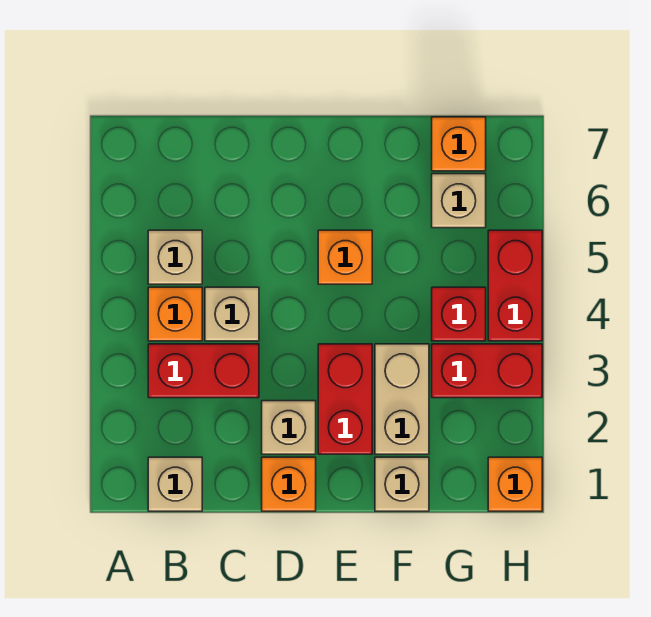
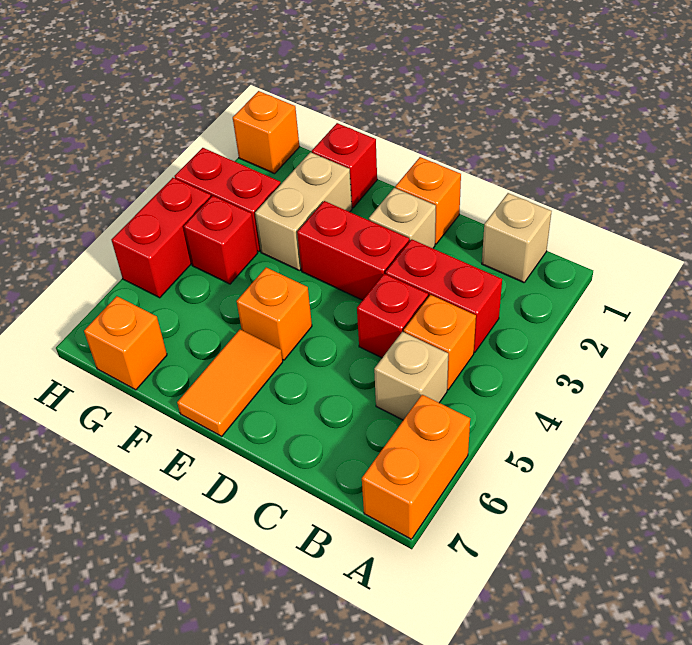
none -> orange brick A6:A7 level 1
tan brick C4 level 1 -> red brick C4 level 1
red brick E2:E3 level 1 -> red brick D3:E3 level 1
none -> orange tile E6:E7 level 1
tan brick F1 level 1 -> red brick F1 level 1
tan brick G6 level 1 -> none

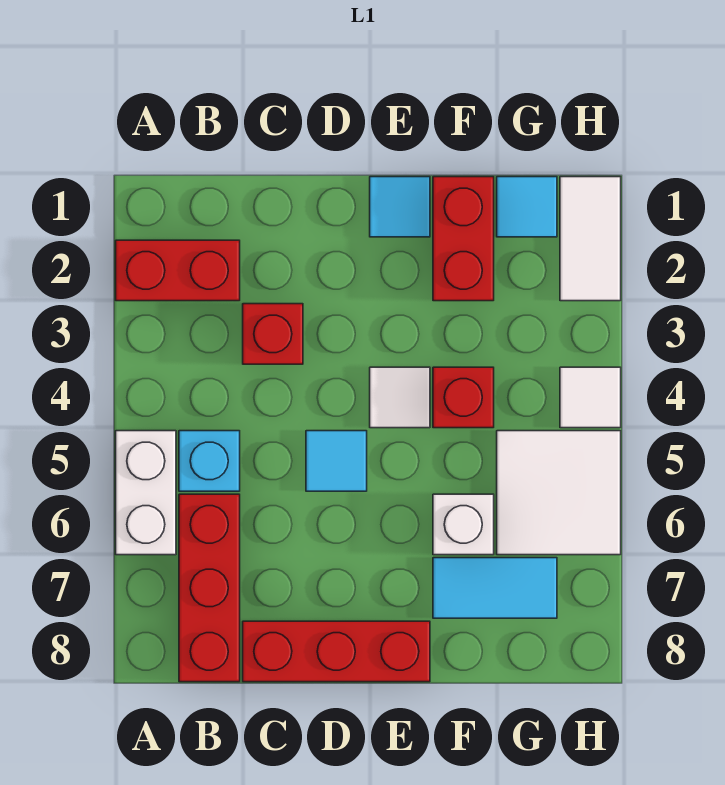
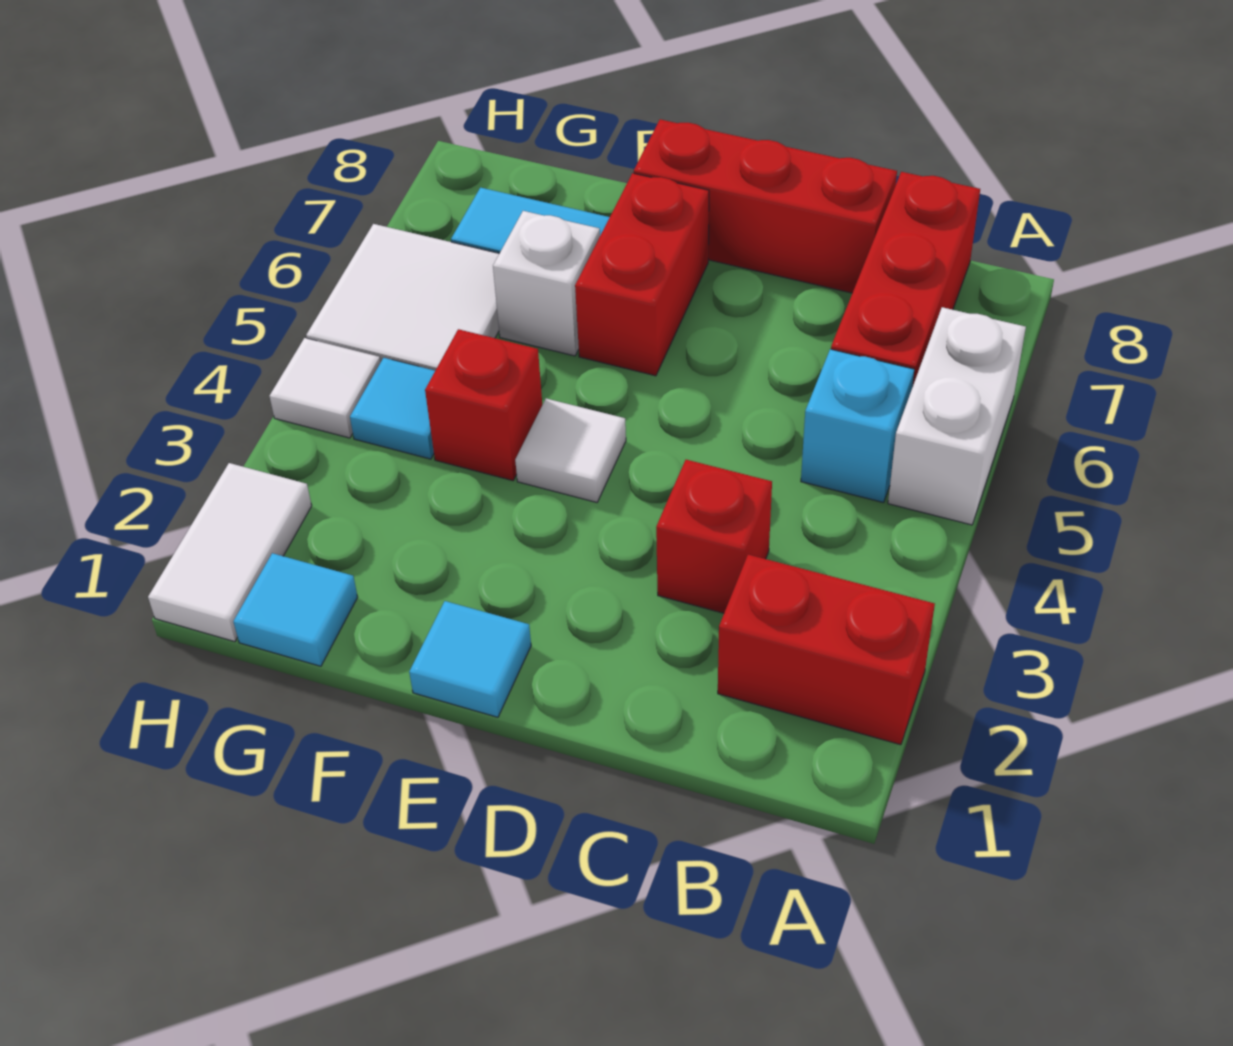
cyan tile D5 level 1 -> cyan tile G4 level 1
red brick F1:F2 level 1 -> red brick E6:E7 level 1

※

*TO DO*
What you write should match the entries exactly, except that the pictures are dropped.

*RESULT FOR THIS EXERCISE*
none -> orange brick A6:A7 level 1
tan brick C4 level 1 -> red brick C4 level 1
red brick E2:E3 level 1 -> red brick D3:E3 level 1
none -> orange tile E6:E7 level 1
tan brick F1 level 1 -> red brick F1 level 1
tan brick G6 level 1 -> none

cyan tile D5 level 1 -> cyan tile G4 level 1
red brick F1:F2 level 1 -> red brick E6:E7 level 1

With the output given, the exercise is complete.